SUPPLIED RECORDS:
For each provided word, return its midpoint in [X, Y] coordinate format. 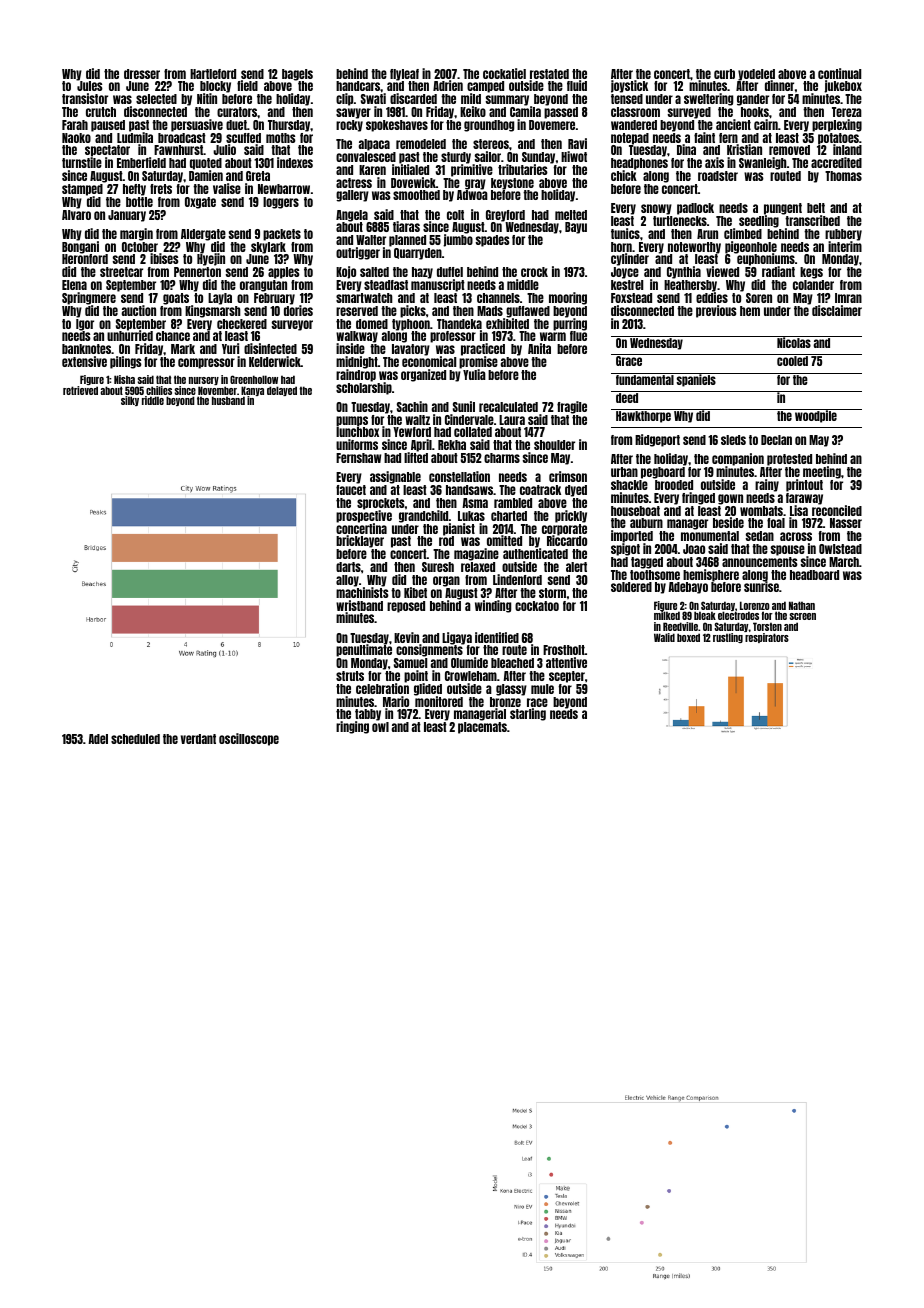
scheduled [135, 739]
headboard [814, 575]
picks [413, 311]
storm [552, 593]
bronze [505, 702]
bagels [297, 75]
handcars [358, 86]
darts [348, 567]
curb [724, 74]
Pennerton [197, 272]
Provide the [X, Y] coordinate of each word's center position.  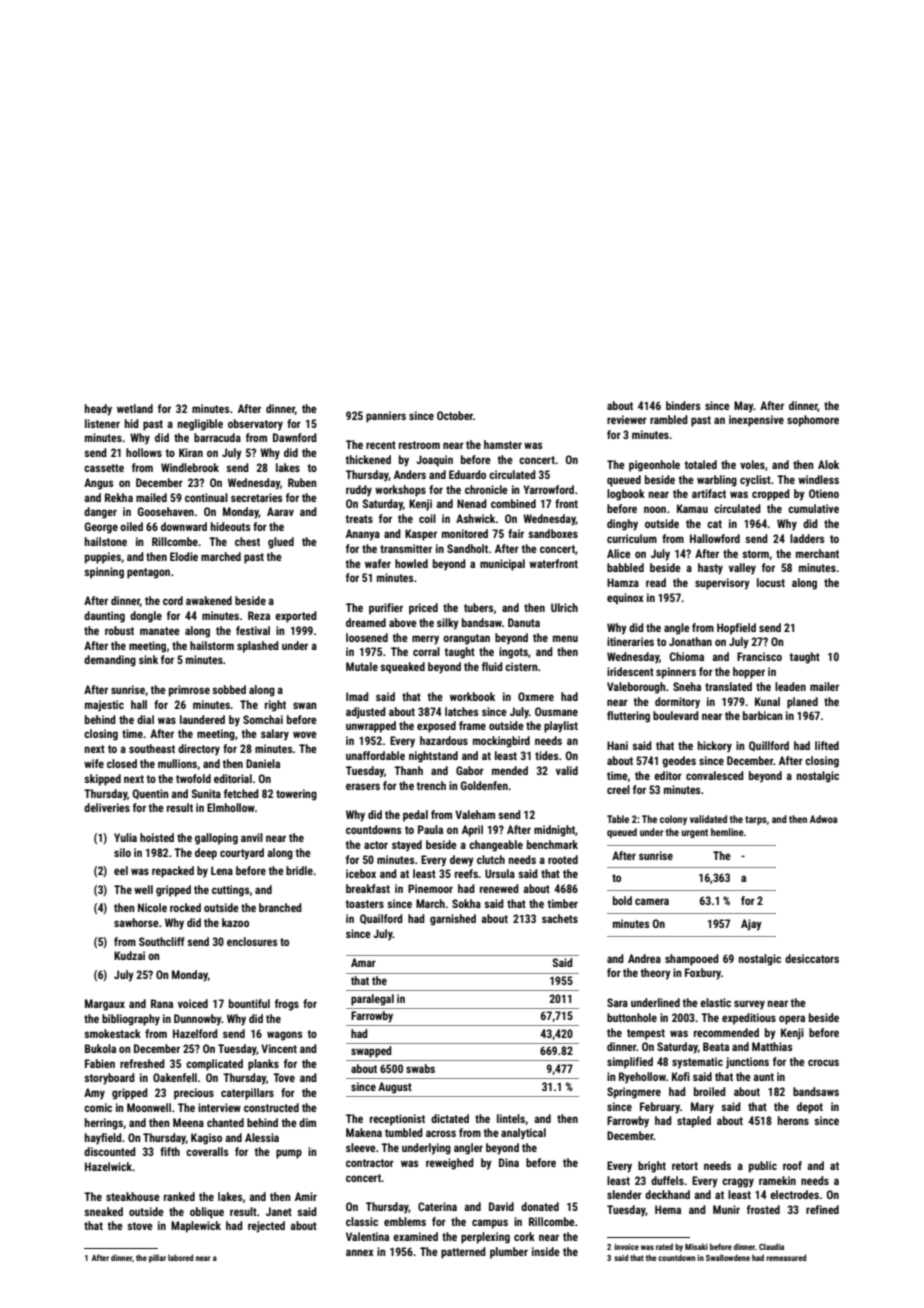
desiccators [812, 958]
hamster [503, 444]
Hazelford [195, 1033]
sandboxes [553, 533]
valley [742, 569]
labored [180, 1257]
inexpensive [756, 421]
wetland [135, 408]
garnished [453, 920]
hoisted [157, 837]
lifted [827, 745]
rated [664, 1246]
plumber [509, 1253]
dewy [462, 861]
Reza [259, 615]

AIM OF THE TASK: Rewrite all of the rows above, requests included, but multiply every coordinate in the answers by 1.3 and round each result to the nearest whole number, rounding halves up. Leave out the pictures.

EXERCISE RESPONSE:
For each provided word, return its midpoint in [X, Y] coordinate format. 
scheduled [176, 961]
headboard [1058, 748]
picks [537, 404]
storm [718, 771]
bronze [657, 913]
bagels [386, 98]
handcars [465, 112]
darts [452, 737]
curb [941, 96]
Pennerton [256, 354]
Provide the [X, Y] coordinate of each word's center position.  
desiccators [1056, 1245]
hamster [654, 577]
Hazelford [254, 1343]
sandboxes [719, 693]
valley [965, 740]
labored [234, 1634]
inexpensive [983, 547]
wetland [176, 530]
garnished [589, 1196]
hoisted [204, 1088]
lifted [1075, 969]
rated [863, 1620]
plumber [662, 1629]
dewy [601, 1119]
Reza [337, 800]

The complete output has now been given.